**Aim of the task:** Only the lines from the one containing "INPUT: image. TARGET: necrosis" to the end of the records should be written out, exactly and with both ends included; pictures are excluded.

Dataset records
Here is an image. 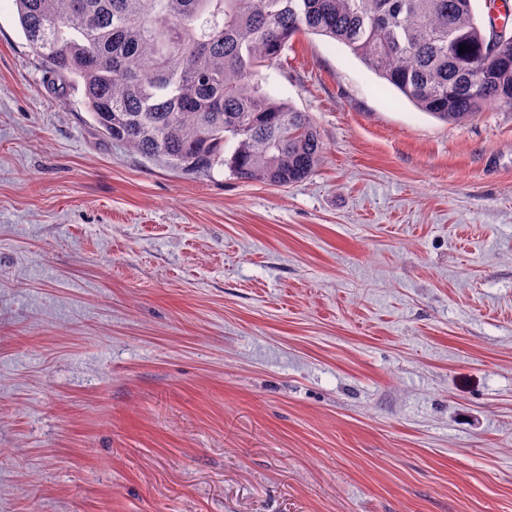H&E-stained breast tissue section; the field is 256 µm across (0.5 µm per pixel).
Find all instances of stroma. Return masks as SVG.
Here are the masks:
<instances>
[{
	"mask_svg": "<svg viewBox=\"0 0 512 512\" xmlns=\"http://www.w3.org/2000/svg\"><path fill=\"white\" fill-rule=\"evenodd\" d=\"M285 188L99 135L0 0V512H512V112L329 38Z\"/></svg>",
	"mask_w": 512,
	"mask_h": 512,
	"instance_id": "35a3bbf8",
	"label": "stroma"
}]
</instances>
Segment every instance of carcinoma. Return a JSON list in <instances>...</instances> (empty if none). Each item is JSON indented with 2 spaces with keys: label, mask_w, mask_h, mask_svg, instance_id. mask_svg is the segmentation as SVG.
I'll return each mask as SVG.
<instances>
[{
  "label": "carcinoma",
  "mask_w": 512,
  "mask_h": 512,
  "mask_svg": "<svg viewBox=\"0 0 512 512\" xmlns=\"http://www.w3.org/2000/svg\"><path fill=\"white\" fill-rule=\"evenodd\" d=\"M15 4L51 83L82 86L96 131L184 175L225 163L245 182L287 186L321 164L311 116L263 86L261 68L281 64L299 32L344 45L447 124L512 110V30L492 12L476 17L473 0Z\"/></svg>",
  "instance_id": "carcinoma-1"
}]
</instances>
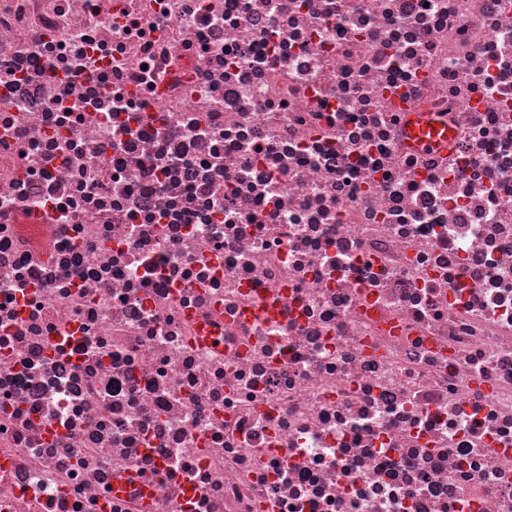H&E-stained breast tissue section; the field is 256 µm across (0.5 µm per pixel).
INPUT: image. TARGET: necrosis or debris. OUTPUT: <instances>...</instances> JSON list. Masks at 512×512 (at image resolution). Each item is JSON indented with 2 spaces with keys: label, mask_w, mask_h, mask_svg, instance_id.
<instances>
[{
  "label": "necrosis or debris",
  "mask_w": 512,
  "mask_h": 512,
  "mask_svg": "<svg viewBox=\"0 0 512 512\" xmlns=\"http://www.w3.org/2000/svg\"><path fill=\"white\" fill-rule=\"evenodd\" d=\"M0 512H512V0H0ZM410 143L417 150L447 149L452 139L447 125H442L437 113L422 112L415 114L407 127Z\"/></svg>",
  "instance_id": "necrosis-or-debris-1"
}]
</instances>
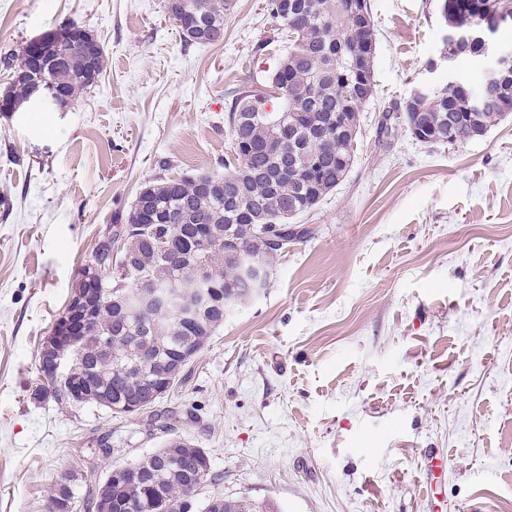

**Full answer:**
INPUT: image. TARGET: necrosis or debris. OUTPUT: <instances>...</instances> JSON list. Masks at 512×512 (at image resolution). Each item is JSON indented with 2 spaces with keys: label, mask_w, mask_h, mask_svg, instance_id.
<instances>
[{
  "label": "necrosis or debris",
  "mask_w": 512,
  "mask_h": 512,
  "mask_svg": "<svg viewBox=\"0 0 512 512\" xmlns=\"http://www.w3.org/2000/svg\"><path fill=\"white\" fill-rule=\"evenodd\" d=\"M0 512H512V0H0ZM410 143L417 150L447 149L452 139L447 125H442L437 113L422 112L415 114L407 127Z\"/></svg>",
  "instance_id": "necrosis-or-debris-1"
}]
</instances>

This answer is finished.